-- BEGIN Records provided --
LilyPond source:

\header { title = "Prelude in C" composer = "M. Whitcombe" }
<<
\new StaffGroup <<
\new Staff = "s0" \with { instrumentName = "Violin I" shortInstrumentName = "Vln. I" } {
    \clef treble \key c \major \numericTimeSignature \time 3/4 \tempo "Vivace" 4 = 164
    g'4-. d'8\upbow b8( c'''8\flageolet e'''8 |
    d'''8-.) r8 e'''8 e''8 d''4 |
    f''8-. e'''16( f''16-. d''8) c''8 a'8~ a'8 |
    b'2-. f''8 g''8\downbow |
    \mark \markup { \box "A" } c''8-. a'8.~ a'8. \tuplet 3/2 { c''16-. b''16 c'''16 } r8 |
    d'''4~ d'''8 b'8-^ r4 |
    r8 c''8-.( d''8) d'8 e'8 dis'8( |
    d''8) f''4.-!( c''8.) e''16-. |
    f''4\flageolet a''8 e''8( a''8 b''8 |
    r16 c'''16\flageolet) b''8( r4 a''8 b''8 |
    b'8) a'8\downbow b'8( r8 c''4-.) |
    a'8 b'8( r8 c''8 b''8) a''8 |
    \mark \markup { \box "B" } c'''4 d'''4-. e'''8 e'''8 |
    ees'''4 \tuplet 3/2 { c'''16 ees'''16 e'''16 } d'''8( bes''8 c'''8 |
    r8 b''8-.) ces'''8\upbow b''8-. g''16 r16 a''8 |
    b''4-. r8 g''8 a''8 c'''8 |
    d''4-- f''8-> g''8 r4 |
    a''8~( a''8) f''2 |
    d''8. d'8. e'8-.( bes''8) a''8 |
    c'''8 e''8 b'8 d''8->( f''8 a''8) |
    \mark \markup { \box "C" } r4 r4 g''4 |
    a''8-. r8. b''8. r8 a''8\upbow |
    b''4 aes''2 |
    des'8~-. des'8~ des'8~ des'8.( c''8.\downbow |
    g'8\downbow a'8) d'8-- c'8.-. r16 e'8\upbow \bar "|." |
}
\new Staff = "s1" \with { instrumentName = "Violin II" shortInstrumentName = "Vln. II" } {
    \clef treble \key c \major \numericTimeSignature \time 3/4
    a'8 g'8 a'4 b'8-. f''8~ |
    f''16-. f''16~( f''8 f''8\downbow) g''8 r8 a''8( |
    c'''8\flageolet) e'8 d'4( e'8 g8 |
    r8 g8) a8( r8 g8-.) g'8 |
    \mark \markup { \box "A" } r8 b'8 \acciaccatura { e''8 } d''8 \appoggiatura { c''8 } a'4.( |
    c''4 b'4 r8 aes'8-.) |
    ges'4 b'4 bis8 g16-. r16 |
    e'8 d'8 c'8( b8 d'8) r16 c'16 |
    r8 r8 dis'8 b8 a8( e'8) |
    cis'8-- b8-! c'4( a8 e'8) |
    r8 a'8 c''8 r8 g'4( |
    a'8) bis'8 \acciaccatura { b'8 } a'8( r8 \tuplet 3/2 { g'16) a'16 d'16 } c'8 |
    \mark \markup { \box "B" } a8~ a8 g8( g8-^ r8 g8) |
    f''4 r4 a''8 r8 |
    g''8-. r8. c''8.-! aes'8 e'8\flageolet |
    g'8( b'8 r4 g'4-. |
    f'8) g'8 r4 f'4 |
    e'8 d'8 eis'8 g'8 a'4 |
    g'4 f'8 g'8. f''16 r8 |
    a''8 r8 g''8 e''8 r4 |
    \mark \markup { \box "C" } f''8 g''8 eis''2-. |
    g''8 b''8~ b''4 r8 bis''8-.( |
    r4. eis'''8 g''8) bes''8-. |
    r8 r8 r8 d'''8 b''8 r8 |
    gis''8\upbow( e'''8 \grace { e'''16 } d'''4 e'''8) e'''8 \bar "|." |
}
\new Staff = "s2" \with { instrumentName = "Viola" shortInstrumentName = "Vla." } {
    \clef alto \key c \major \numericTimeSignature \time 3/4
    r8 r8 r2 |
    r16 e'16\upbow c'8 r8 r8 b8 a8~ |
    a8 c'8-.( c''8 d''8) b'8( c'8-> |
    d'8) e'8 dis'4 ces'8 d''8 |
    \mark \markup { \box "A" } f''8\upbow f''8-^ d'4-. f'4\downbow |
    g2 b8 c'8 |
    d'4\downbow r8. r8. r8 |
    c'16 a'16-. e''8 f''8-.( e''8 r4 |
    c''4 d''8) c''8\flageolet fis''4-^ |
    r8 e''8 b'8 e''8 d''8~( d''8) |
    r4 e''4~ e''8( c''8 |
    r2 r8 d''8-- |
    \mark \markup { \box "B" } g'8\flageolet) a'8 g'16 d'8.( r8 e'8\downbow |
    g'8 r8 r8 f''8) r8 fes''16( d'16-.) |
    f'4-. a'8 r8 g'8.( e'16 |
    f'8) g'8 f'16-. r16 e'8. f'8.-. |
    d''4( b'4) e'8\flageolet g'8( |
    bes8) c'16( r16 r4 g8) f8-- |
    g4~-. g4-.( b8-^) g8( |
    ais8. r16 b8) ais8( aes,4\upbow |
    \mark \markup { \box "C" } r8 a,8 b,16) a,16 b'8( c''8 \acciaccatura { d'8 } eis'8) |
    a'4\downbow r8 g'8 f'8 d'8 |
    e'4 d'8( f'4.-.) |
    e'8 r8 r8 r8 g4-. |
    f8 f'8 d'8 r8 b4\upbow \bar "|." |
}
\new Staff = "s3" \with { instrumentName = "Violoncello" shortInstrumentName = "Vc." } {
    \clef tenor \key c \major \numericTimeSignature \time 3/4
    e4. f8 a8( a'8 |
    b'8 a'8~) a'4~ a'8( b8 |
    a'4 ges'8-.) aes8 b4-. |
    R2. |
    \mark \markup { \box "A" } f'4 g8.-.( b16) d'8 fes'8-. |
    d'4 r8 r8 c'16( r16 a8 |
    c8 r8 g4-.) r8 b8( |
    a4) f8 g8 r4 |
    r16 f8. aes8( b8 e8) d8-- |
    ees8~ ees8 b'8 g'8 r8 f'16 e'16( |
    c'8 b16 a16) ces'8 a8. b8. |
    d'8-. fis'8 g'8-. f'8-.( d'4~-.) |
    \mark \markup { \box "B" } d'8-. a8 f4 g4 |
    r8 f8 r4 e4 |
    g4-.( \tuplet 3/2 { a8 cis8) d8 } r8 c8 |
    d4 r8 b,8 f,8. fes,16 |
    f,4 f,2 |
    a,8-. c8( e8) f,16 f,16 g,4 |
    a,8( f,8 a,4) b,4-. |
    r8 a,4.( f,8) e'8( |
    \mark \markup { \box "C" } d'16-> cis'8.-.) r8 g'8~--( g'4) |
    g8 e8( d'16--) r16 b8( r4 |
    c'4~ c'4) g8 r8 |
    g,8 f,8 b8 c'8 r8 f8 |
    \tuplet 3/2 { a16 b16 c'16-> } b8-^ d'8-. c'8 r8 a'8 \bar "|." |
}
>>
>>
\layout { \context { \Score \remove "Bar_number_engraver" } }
-- END Records provided --
### Goal:
Report every line in the rows above that contains the string "tuplet", matching case exactly.

### Expected answer:
    \mark \markup { \box "A" } c''8-. a'8.~ a'8. \tuplet 3/2 { c''16-. b''16 c'''16 } r8 |
    ees'''4 \tuplet 3/2 { c'''16 ees'''16 e'''16 } d'''8( bes''8 c'''8 |
    a'8) bis'8 \acciaccatura { b'8 } a'8( r8 \tuplet 3/2 { g'16) a'16 d'16 } c'8 |
    g4-.( \tuplet 3/2 { a8 cis8) d8 } r8 c8 |
    \tuplet 3/2 { a16 b16 c'16-> } b8-^ d'8-. c'8 r8 a'8 \bar "|." |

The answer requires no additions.